*EXERCISE AIM:*
Look for "point" in the listing below. Gather each line that contains it.

*EXERCISE MATERIALS:*
===

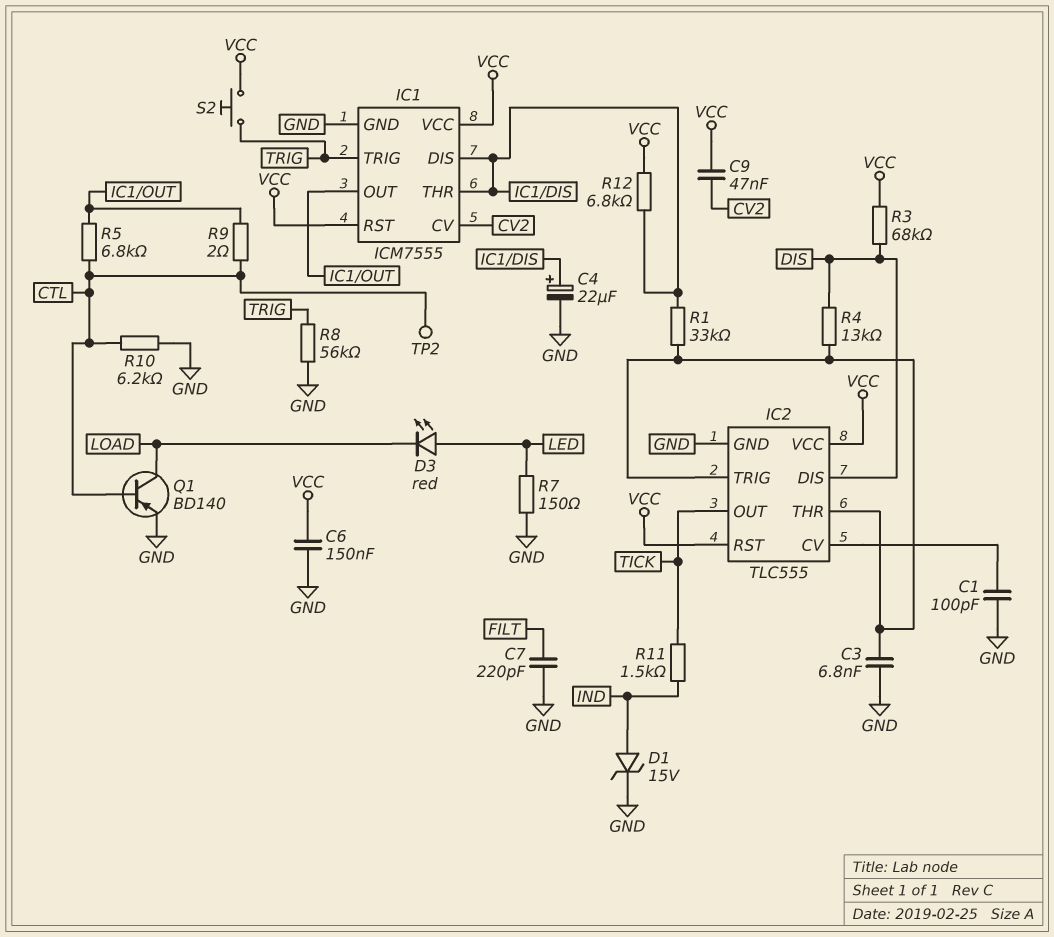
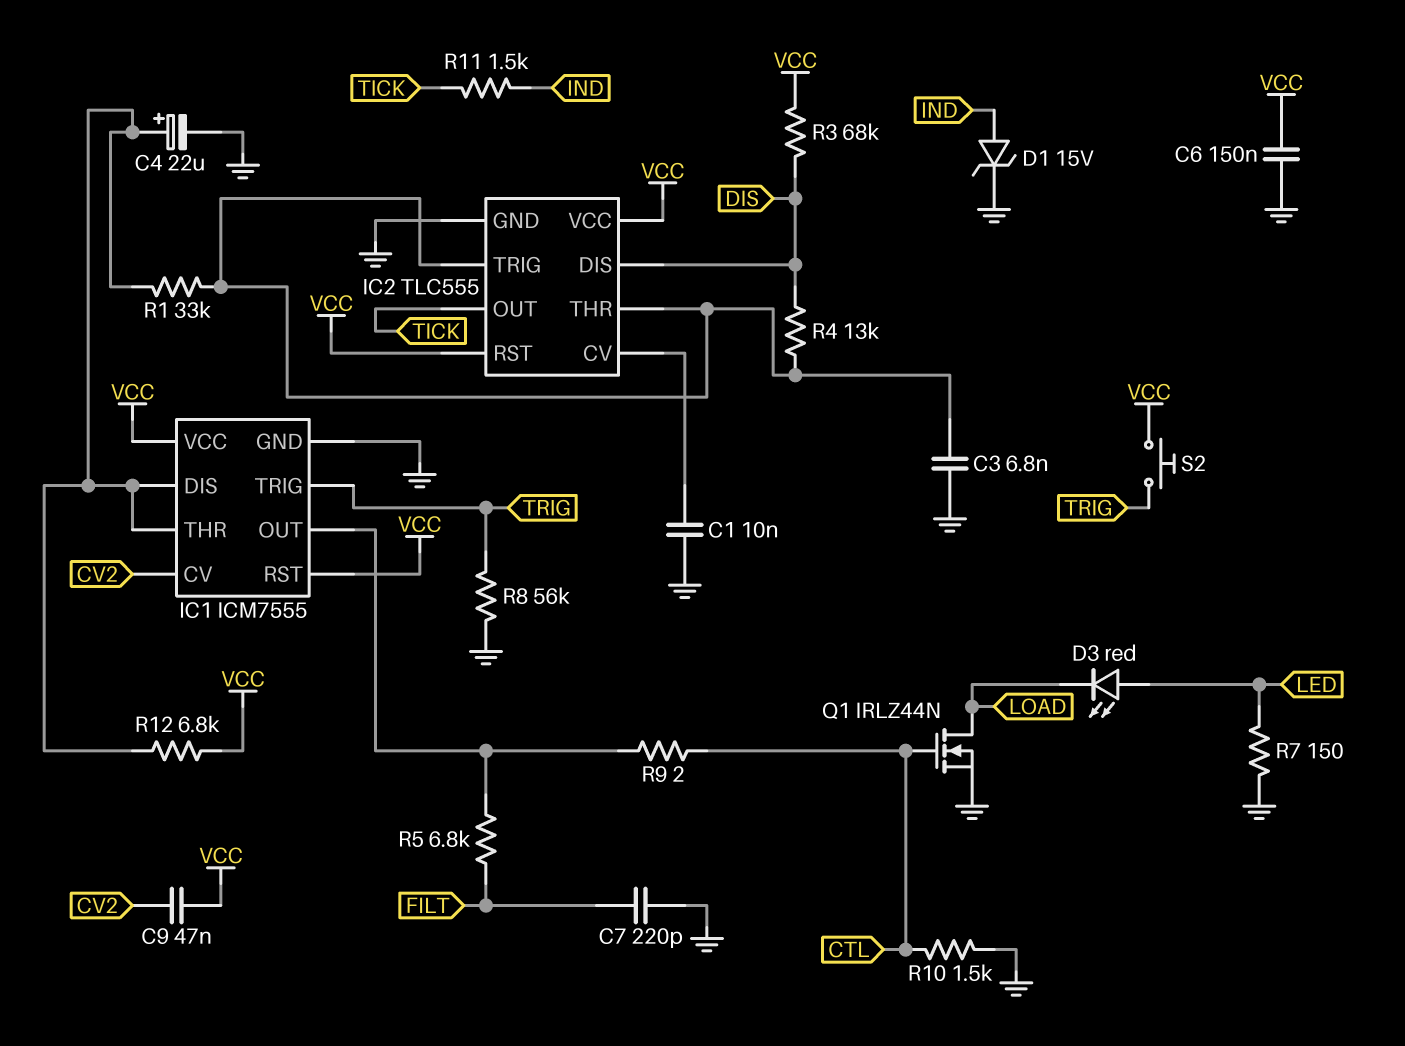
C1: 100pF (GND, IC2/CV) -> 10nF (GND, IC2/CV)
Q1: PNP BD140 (B CTL, C LOAD, E GND) -> NMOS IRLZ44N (G CTL, D LOAD, S GND)
R5: 6.8k (CTL, IC1/OUT) -> 6.8k (FILT, IC1/OUT)
R10: 6.2k (CTL, GND) -> 1.5k (CTL, GND)
TP2: test point (CTL) -> none

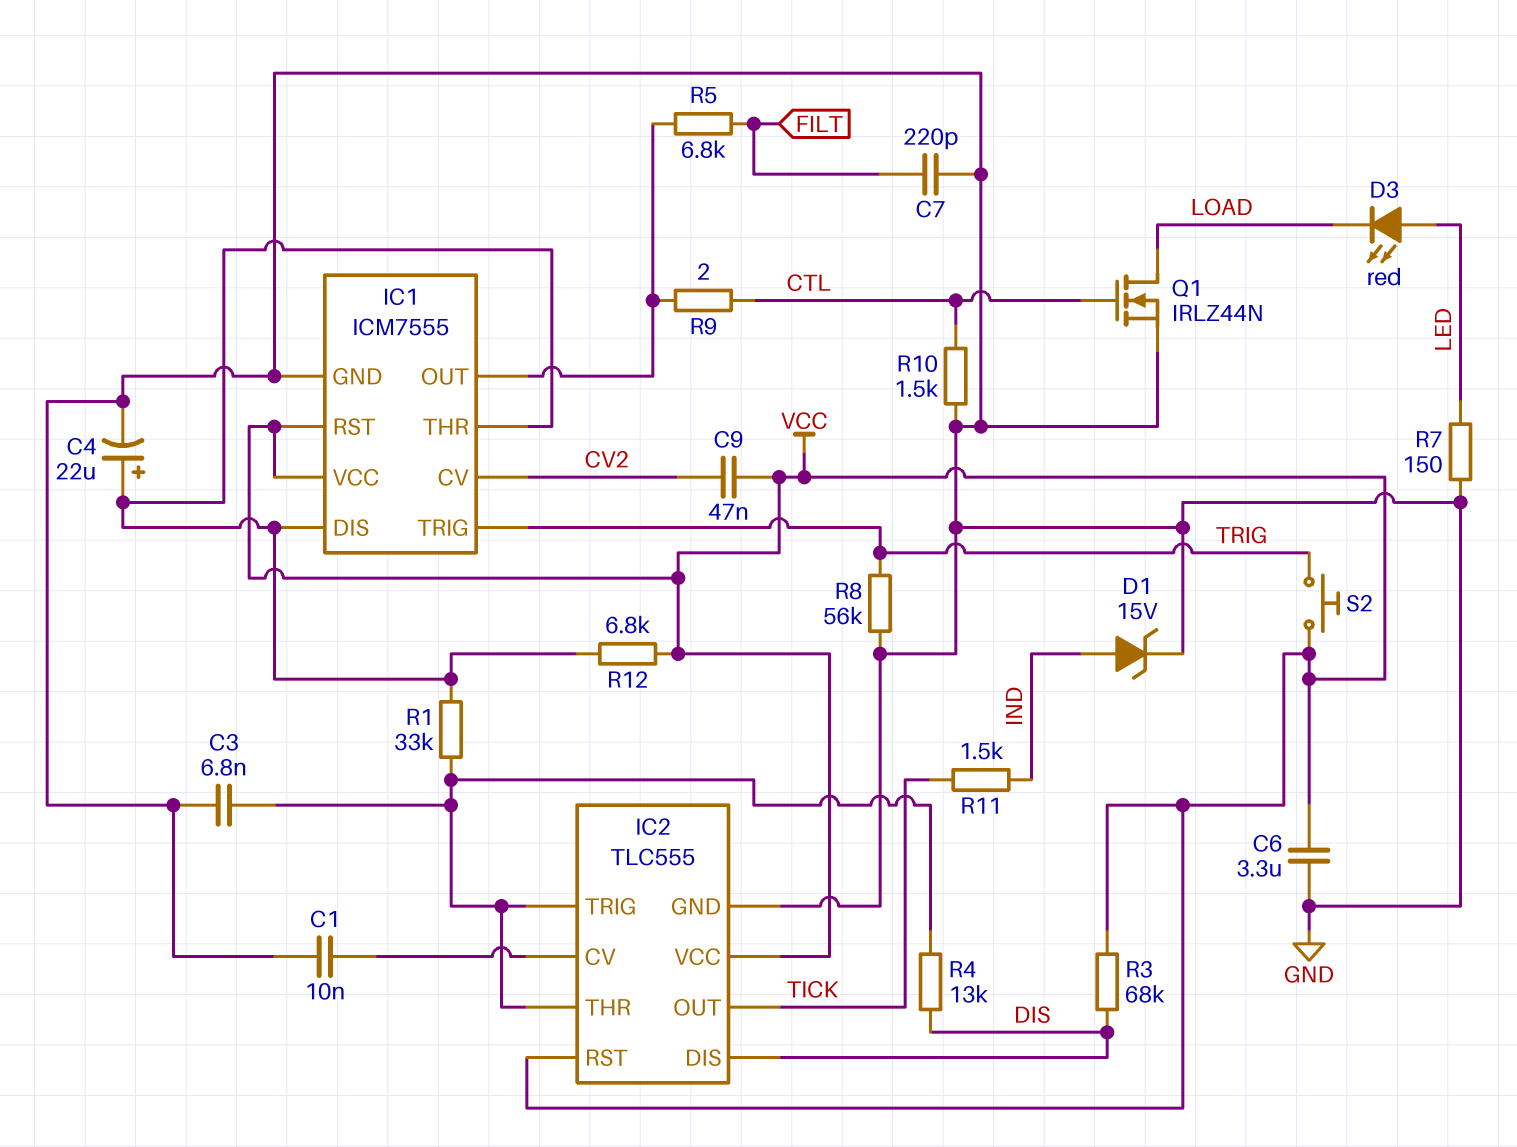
C6: 150nF (GND, VCC) -> 3.3uF (GND, VCC)

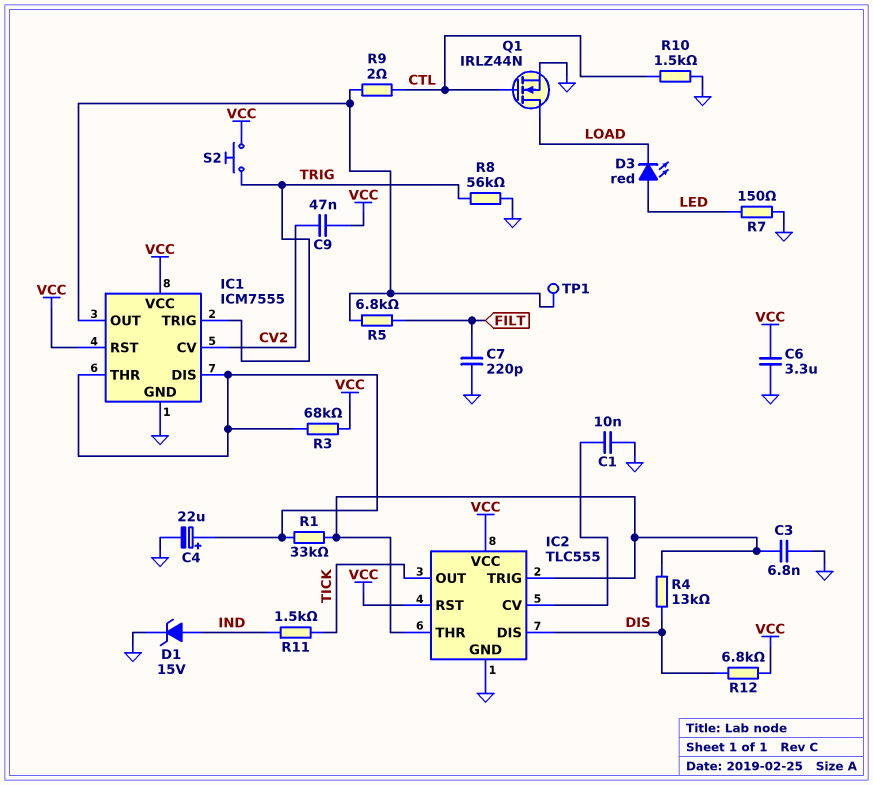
R3: 68k (DIS, VCC) -> 68k (IC1/DIS, VCC)
R12: 6.8k (IC1/DIS, VCC) -> 6.8k (DIS, VCC)
TP1: none -> test point (IC1/OUT)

===

*RESPONSE TO THE TASK:*
TP2: test point (CTL) -> none
TP1: none -> test point (IC1/OUT)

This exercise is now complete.